Lines outside the range are not wanted. Give again exactly the lines between the line holding "camera: 115 degrees left, 5 degrees down" and the line holding "théière [rouge] (no. 2 from left), shifted", inclusive, from the listing below.

- **GIVEN INFORMATION**
# # #
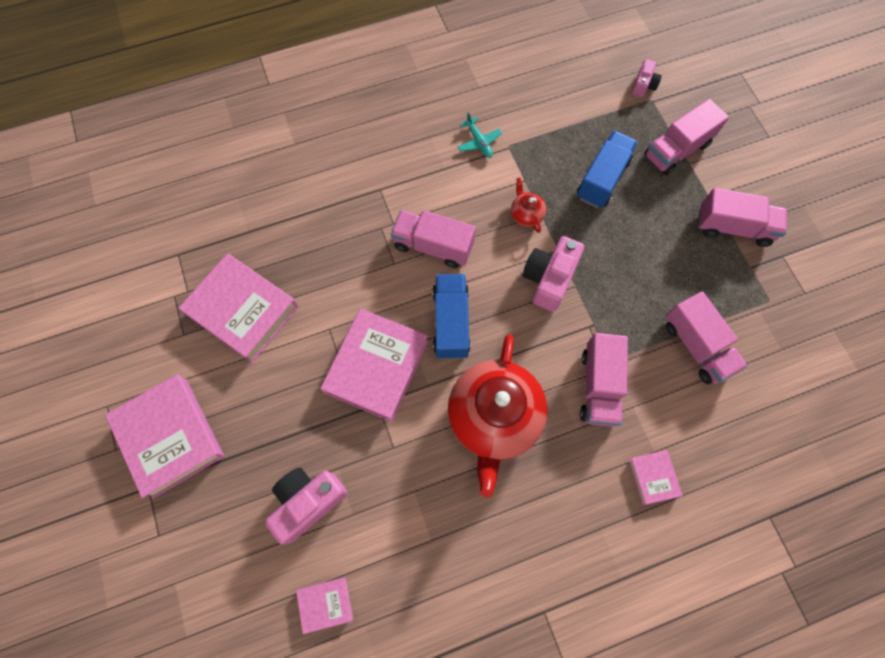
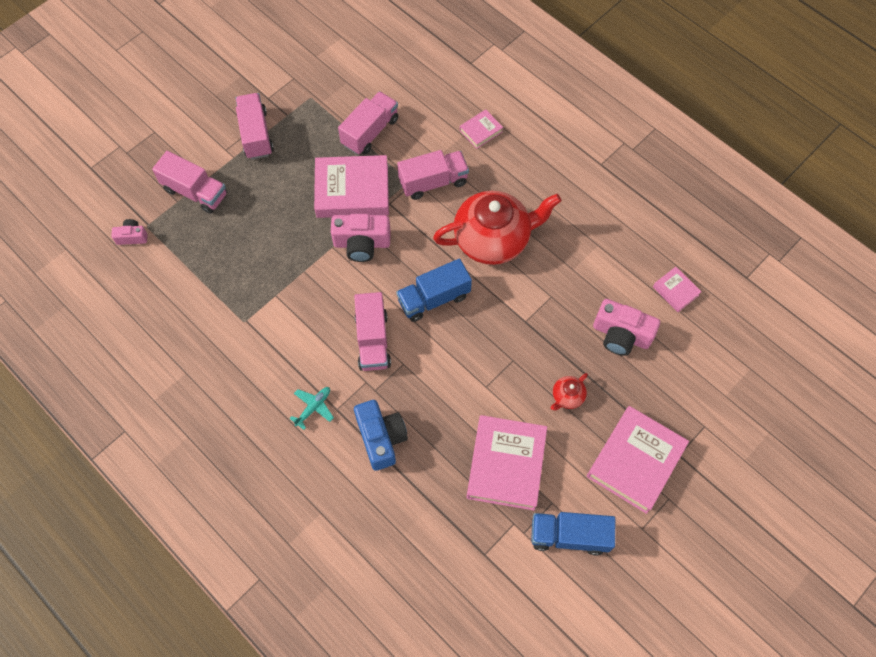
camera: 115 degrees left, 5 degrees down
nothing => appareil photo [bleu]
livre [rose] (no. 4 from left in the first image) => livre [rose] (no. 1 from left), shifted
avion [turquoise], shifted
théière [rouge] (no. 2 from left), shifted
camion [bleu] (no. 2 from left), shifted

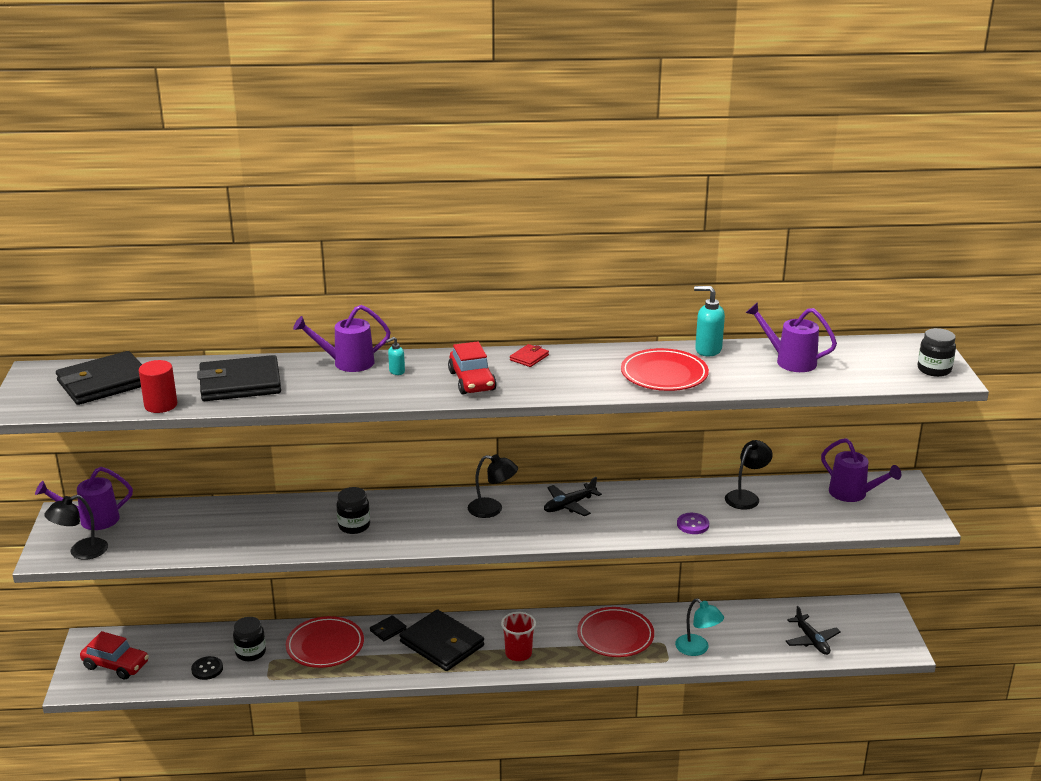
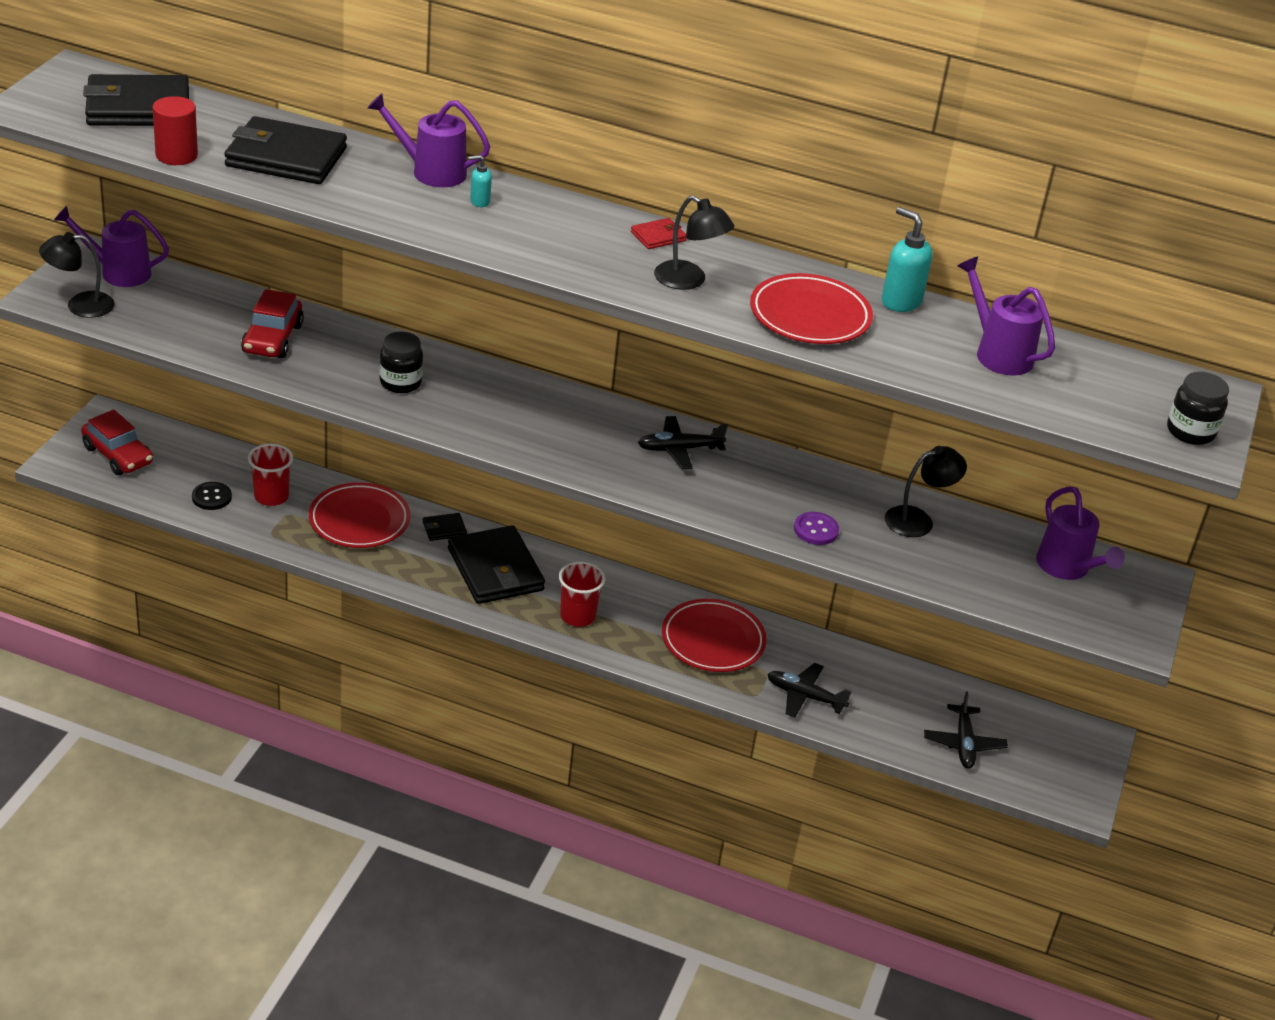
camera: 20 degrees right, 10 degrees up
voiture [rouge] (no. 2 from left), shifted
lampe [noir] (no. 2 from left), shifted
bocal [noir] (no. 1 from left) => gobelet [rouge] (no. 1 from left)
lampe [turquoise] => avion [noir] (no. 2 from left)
# # #
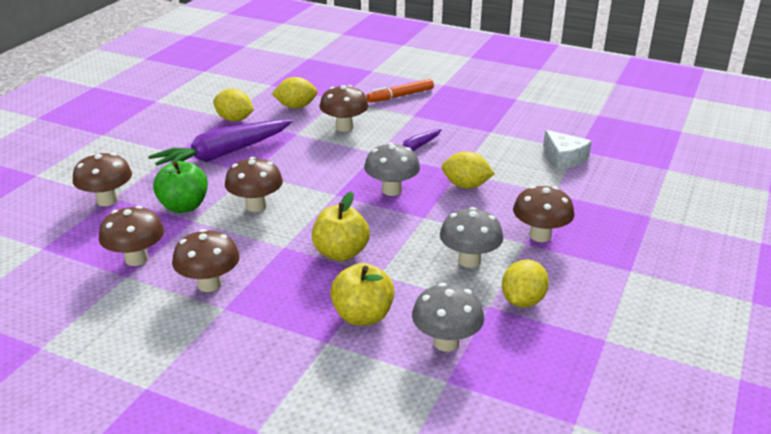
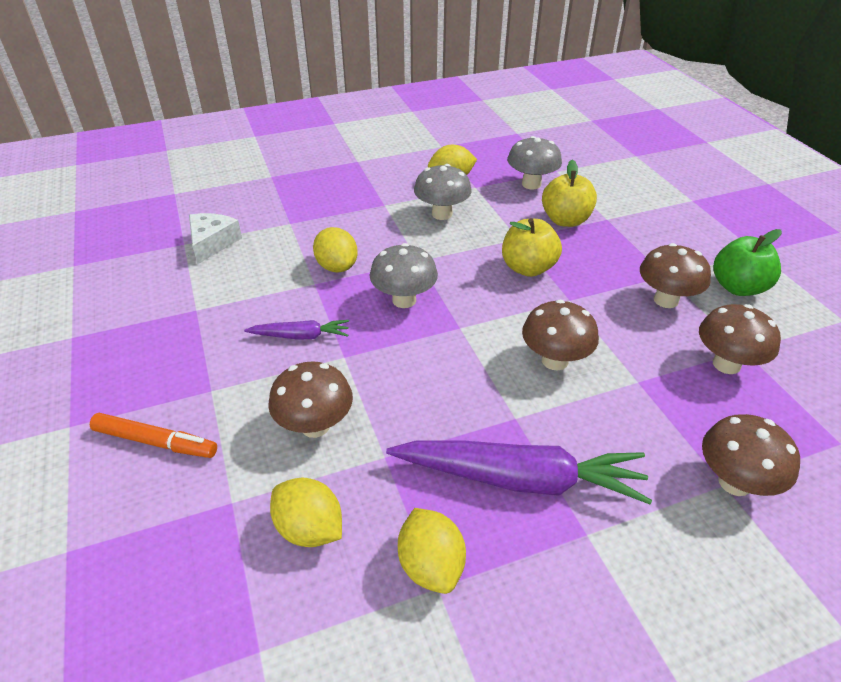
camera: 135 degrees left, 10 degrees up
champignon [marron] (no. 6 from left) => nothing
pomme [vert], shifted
# # #
- **SOLVED EXERCISE**
camera: 115 degrees left, 5 degrees down
nothing => appareil photo [bleu]
livre [rose] (no. 4 from left in the first image) => livre [rose] (no. 1 from left), shifted
avion [turquoise], shifted
théière [rouge] (no. 2 from left), shifted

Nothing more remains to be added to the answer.